## AIM OF THE TASK
The entries below contain a line with "none -> black brick A10 level 1" and a line with "none -> black plate K11:L11 level 2". Quote exactly those two lines and all lines between them.

## RECORDS PROVIDED
--------------------

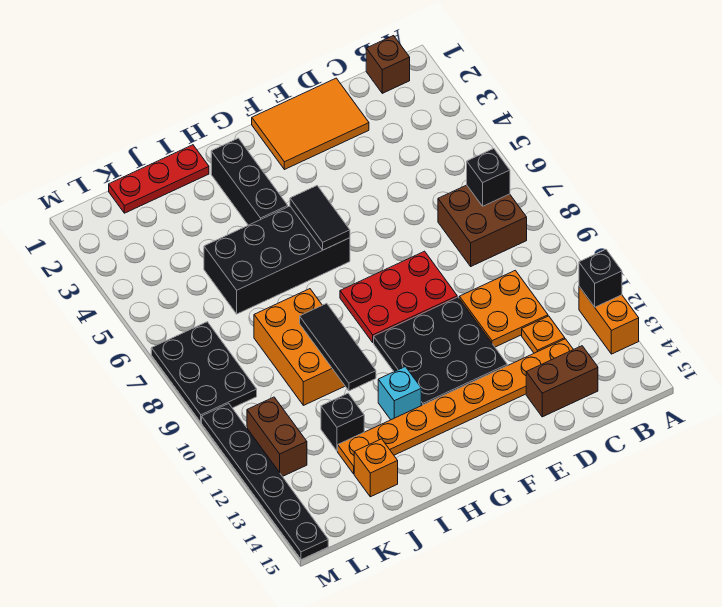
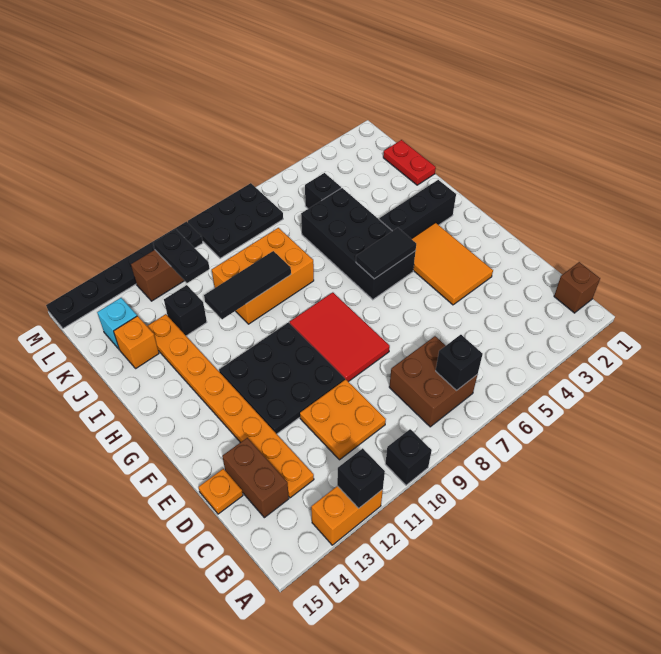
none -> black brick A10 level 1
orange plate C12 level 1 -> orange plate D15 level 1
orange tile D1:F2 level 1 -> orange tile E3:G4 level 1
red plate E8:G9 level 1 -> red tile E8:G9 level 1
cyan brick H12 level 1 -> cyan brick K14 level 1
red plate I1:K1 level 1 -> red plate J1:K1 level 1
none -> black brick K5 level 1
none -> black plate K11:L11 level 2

--------------------

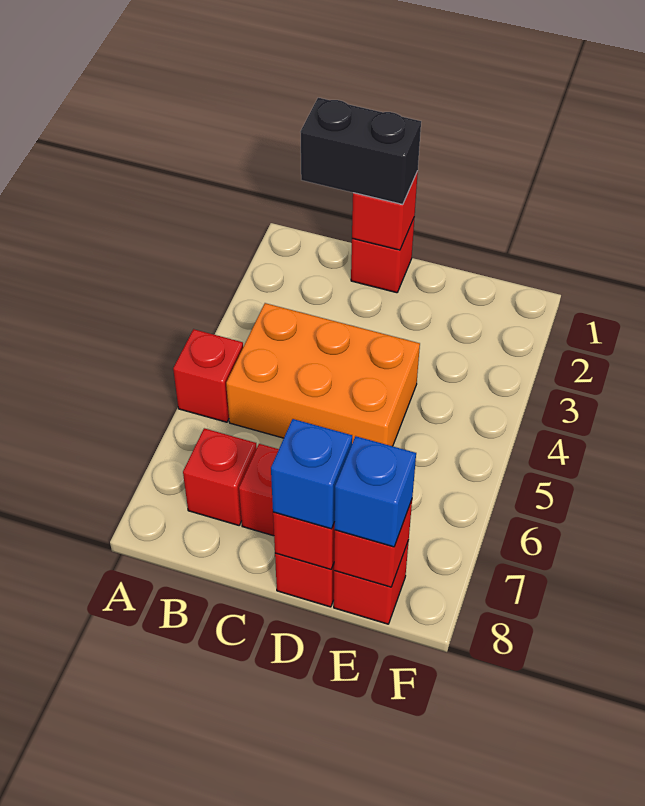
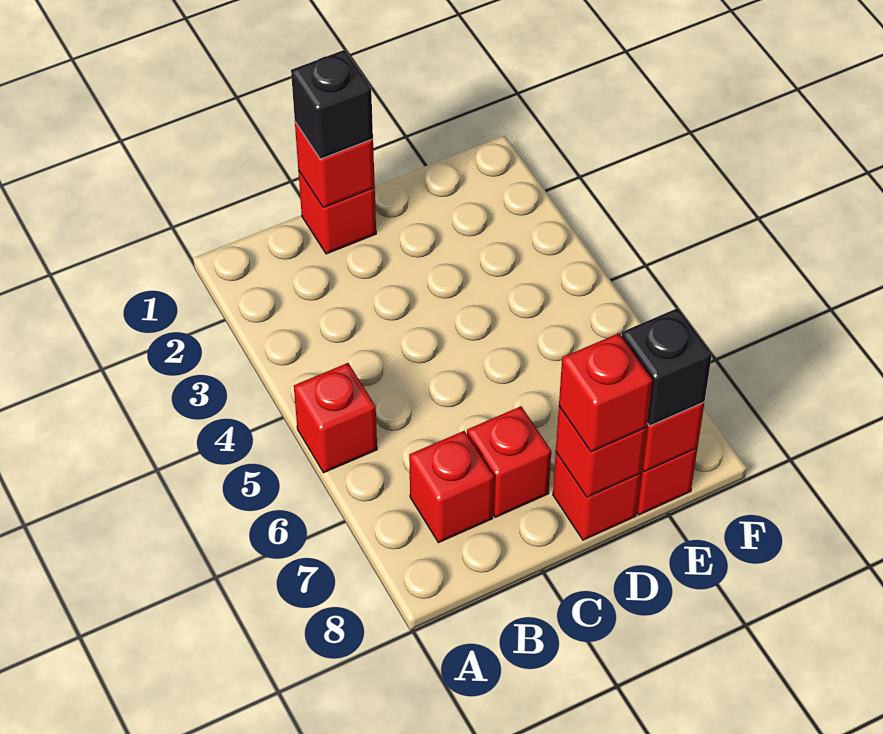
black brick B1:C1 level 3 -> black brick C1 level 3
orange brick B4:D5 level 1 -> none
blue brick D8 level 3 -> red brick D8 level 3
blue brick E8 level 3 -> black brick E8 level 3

--------------------

## SOLUTION TO THIS PROBLEM
none -> black brick A10 level 1
orange plate C12 level 1 -> orange plate D15 level 1
orange tile D1:F2 level 1 -> orange tile E3:G4 level 1
red plate E8:G9 level 1 -> red tile E8:G9 level 1
cyan brick H12 level 1 -> cyan brick K14 level 1
red plate I1:K1 level 1 -> red plate J1:K1 level 1
none -> black brick K5 level 1
none -> black plate K11:L11 level 2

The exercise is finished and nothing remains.